Each line of the data that includes "diode" must be copied.

Content starts

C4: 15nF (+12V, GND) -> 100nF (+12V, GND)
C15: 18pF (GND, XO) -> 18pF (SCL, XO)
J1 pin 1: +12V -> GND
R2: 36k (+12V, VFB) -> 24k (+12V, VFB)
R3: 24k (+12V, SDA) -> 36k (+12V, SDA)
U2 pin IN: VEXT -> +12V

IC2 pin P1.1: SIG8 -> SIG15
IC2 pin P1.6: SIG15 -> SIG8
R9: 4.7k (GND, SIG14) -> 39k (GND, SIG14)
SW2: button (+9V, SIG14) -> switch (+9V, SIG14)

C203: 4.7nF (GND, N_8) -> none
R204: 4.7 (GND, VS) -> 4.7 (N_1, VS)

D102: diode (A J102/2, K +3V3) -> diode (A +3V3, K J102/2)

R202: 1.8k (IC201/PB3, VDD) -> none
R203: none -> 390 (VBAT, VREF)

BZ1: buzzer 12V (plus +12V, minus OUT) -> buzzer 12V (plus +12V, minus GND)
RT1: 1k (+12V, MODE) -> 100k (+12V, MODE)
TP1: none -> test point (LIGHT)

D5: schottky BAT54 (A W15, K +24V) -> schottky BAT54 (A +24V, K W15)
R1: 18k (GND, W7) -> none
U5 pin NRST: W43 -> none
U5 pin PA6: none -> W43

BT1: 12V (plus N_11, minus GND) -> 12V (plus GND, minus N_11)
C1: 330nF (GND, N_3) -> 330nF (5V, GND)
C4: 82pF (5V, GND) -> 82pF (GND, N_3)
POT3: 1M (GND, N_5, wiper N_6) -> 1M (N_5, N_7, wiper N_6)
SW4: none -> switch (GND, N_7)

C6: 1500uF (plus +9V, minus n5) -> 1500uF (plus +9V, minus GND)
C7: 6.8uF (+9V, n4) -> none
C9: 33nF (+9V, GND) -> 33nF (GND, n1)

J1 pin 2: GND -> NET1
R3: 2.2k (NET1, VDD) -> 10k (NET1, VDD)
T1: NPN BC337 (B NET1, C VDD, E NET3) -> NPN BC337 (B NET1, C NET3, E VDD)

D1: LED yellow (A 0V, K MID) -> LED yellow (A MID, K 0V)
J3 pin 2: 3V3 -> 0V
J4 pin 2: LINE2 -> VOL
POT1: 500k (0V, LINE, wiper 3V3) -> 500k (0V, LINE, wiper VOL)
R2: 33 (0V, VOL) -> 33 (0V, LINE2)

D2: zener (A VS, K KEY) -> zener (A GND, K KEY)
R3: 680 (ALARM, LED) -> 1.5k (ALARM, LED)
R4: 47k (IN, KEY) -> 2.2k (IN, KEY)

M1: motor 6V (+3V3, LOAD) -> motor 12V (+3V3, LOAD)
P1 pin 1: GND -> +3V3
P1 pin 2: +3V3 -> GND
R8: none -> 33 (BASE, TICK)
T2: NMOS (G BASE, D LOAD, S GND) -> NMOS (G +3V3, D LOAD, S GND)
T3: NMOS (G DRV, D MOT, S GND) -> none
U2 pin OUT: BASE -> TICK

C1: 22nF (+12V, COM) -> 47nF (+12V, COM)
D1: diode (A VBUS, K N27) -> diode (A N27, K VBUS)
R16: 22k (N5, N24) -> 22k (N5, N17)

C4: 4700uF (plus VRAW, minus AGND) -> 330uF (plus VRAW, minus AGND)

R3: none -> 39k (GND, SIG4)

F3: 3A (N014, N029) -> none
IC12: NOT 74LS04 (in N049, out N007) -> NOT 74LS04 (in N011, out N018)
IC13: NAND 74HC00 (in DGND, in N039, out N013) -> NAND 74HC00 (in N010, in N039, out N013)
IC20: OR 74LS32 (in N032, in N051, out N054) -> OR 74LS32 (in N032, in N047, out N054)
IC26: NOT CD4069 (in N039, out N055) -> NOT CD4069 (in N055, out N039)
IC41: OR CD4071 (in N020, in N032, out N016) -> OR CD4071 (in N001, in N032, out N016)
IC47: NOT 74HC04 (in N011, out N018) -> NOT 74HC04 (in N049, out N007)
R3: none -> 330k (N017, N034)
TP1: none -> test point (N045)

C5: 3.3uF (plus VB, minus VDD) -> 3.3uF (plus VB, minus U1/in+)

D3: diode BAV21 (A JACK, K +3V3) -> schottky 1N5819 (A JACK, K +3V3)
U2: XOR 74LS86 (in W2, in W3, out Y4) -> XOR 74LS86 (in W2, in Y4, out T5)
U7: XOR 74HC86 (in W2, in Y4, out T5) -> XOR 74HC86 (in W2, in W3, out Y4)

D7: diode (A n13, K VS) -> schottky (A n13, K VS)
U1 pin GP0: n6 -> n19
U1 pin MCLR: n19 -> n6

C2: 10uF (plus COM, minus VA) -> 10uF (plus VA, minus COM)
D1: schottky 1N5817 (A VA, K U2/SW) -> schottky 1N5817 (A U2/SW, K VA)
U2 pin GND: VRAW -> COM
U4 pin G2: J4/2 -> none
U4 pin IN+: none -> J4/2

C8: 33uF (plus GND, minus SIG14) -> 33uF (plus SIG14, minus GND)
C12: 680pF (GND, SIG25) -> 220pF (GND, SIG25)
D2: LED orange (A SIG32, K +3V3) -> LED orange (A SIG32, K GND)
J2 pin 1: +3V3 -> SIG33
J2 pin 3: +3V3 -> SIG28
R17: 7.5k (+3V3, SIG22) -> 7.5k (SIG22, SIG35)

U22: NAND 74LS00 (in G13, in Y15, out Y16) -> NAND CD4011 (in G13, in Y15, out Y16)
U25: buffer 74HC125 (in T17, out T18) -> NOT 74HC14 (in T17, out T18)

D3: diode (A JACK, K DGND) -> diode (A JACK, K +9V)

Content ends

Problem solution:
D102: diode (A J102/2, K +3V3) -> diode (A +3V3, K J102/2)
D1: diode (A VBUS, K N27) -> diode (A N27, K VBUS)
D3: diode BAV21 (A JACK, K +3V3) -> schottky 1N5819 (A JACK, K +3V3)
D7: diode (A n13, K VS) -> schottky (A n13, K VS)
D3: diode (A JACK, K DGND) -> diode (A JACK, K +9V)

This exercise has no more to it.